## [Task directions]
Of all the lines in the entries below, give again exactly those starting at the line containing "green arrow: (89, 622)" and ending at the line containing "gray cross: (617, 1019)", both ends included, and no others.

Material provided Block Start

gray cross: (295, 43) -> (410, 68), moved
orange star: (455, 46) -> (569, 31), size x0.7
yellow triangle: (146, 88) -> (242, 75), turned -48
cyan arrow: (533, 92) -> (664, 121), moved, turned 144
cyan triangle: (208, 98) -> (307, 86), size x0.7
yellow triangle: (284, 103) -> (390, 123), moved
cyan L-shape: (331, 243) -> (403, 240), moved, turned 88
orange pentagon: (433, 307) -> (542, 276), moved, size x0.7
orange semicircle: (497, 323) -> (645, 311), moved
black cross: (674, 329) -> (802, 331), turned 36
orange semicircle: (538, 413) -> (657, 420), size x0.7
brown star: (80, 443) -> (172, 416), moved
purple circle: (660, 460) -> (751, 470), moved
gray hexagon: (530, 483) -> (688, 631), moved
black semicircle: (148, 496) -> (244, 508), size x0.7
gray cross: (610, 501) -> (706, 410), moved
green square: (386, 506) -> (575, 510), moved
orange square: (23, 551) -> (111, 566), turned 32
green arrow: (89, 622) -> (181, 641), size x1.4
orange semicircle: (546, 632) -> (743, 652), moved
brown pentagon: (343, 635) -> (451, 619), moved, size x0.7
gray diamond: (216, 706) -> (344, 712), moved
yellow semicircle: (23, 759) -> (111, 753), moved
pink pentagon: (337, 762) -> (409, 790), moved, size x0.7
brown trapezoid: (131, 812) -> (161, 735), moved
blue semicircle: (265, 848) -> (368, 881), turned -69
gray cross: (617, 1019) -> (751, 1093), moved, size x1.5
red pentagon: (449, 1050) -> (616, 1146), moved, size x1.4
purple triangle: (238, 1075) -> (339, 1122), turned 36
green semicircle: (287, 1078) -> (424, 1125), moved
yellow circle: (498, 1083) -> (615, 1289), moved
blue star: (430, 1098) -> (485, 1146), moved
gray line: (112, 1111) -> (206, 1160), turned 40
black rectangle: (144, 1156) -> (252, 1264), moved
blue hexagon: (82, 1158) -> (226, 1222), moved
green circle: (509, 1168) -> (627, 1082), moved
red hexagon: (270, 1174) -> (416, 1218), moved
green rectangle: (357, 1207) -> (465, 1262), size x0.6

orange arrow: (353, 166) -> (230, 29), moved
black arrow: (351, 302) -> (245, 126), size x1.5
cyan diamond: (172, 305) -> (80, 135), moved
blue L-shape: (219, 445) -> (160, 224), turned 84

Material provided Block End
Material provided Block Start

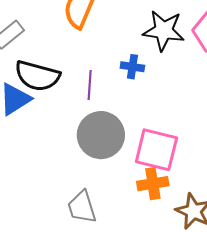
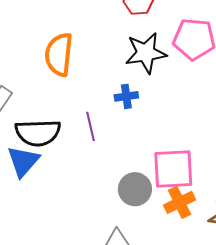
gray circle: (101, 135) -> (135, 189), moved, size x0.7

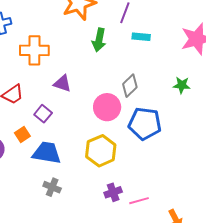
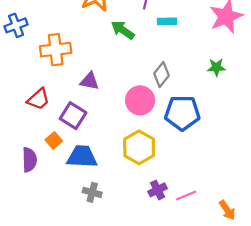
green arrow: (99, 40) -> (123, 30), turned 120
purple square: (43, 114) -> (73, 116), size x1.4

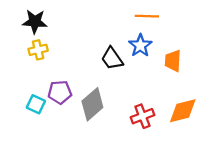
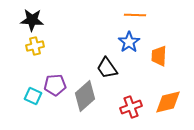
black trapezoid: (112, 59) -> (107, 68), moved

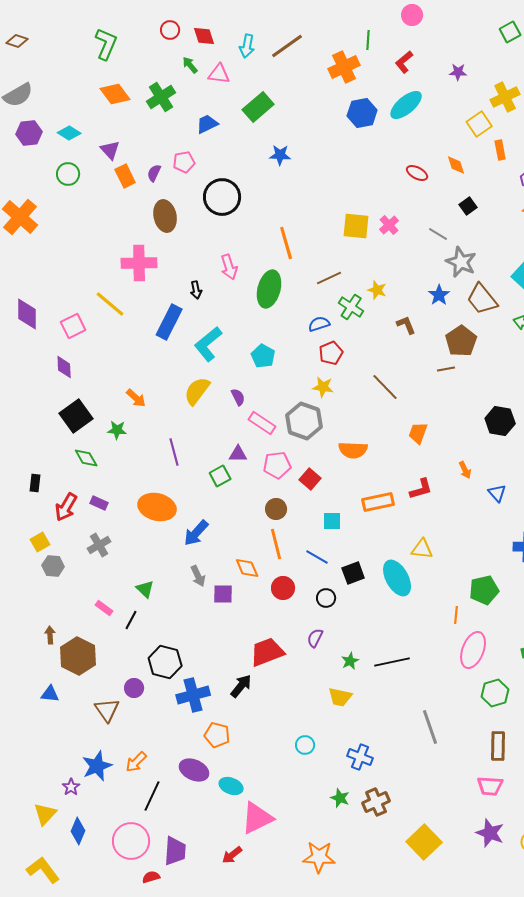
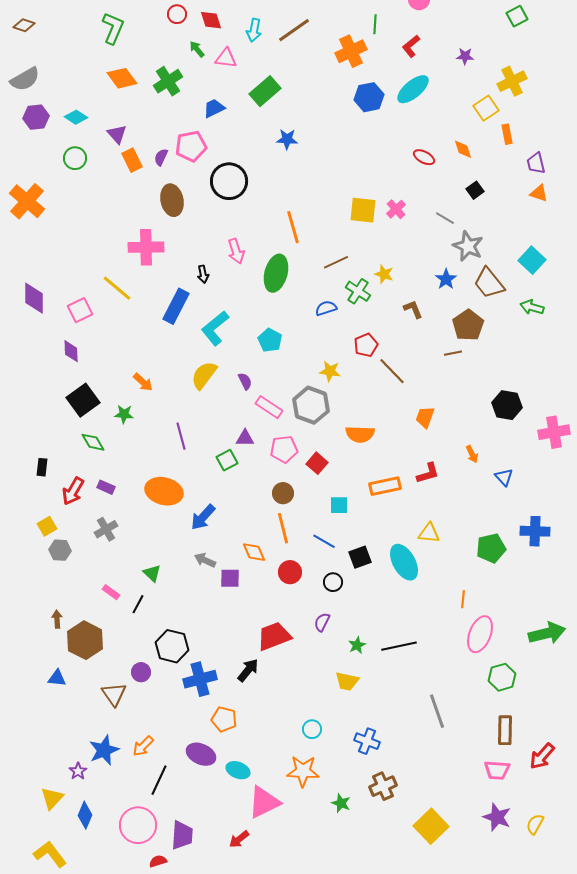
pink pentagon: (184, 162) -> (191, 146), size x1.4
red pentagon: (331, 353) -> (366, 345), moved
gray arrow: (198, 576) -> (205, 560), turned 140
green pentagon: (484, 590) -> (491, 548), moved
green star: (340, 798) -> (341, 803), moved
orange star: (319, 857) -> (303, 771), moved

Material provided Block End

## [Exercise response]
green arrow: (89, 622) -> (181, 641), size x1.4
orange semicircle: (546, 632) -> (743, 652), moved
brown pentagon: (343, 635) -> (451, 619), moved, size x0.7
gray diamond: (216, 706) -> (344, 712), moved
yellow semicircle: (23, 759) -> (111, 753), moved
pink pentagon: (337, 762) -> (409, 790), moved, size x0.7
brown trapezoid: (131, 812) -> (161, 735), moved
blue semicircle: (265, 848) -> (368, 881), turned -69
gray cross: (617, 1019) -> (751, 1093), moved, size x1.5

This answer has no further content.